*** Collected data ***

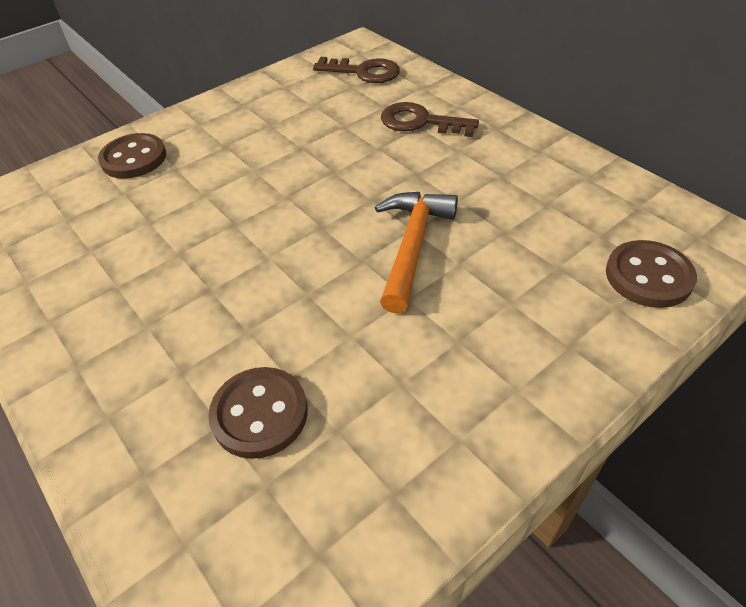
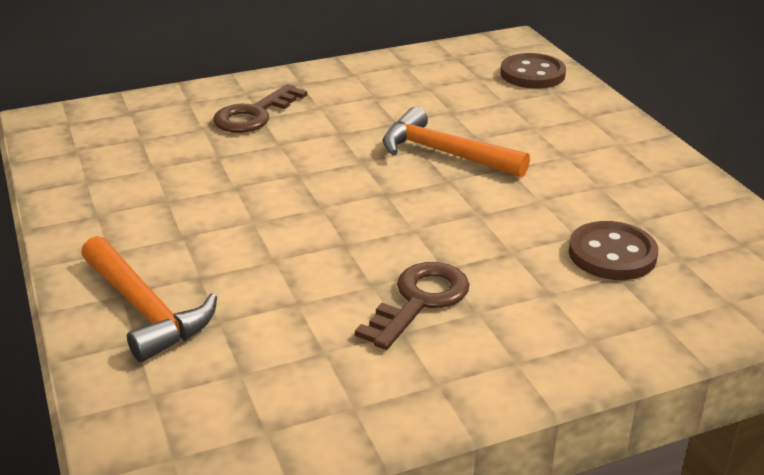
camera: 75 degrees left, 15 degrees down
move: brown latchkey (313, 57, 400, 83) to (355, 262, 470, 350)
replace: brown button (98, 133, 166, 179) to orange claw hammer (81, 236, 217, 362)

*** End of Collected data ***

Go through the listing above and return every line where the word "brown" occurs.

== Written answer ==
move: brown latchkey (313, 57, 400, 83) to (355, 262, 470, 350)
replace: brown button (98, 133, 166, 179) to orange claw hammer (81, 236, 217, 362)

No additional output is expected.